**TASK ITEM**
Pull every line that holds the word "degrees" from the entries.
─── GIVEN ENTRIES
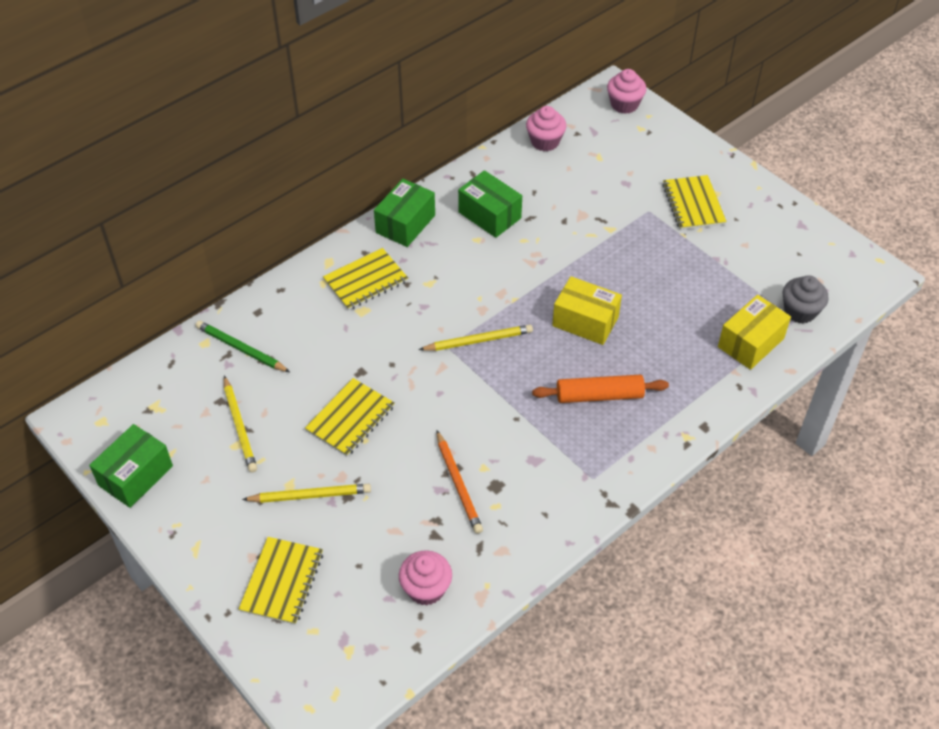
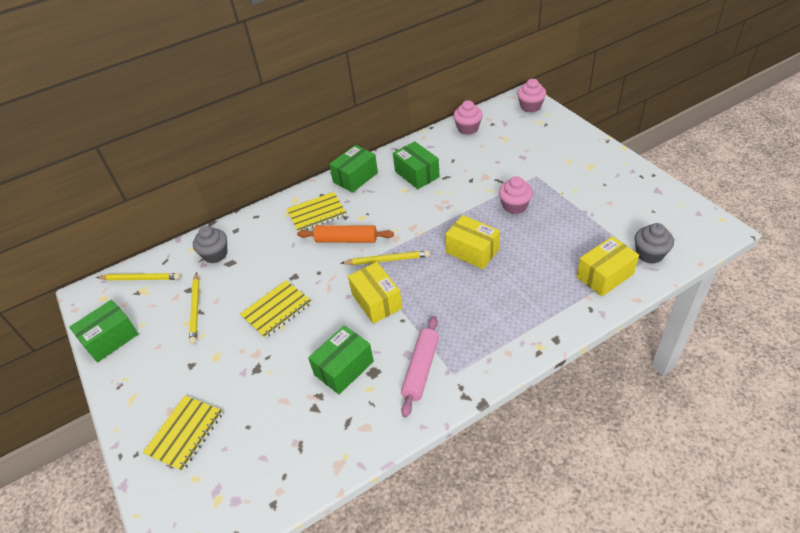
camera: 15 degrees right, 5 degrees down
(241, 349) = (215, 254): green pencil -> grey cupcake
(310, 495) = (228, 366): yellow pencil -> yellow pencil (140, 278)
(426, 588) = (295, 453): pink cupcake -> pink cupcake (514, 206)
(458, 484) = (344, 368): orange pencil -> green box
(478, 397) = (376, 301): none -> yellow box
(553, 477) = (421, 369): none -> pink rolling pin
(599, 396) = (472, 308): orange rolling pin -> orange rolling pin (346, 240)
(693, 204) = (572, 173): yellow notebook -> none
──────
─── GIVEN ENTRIES
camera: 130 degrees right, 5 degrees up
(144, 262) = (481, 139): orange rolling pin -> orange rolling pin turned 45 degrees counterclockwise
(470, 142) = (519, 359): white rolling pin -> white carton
──────
**RESPONSE AREA**
camera: 15 degrees right, 5 degrees down
camera: 130 degrees right, 5 degrees up
(144, 262) = (481, 139): orange rolling pin -> orange rolling pin turned 45 degrees counterclockwise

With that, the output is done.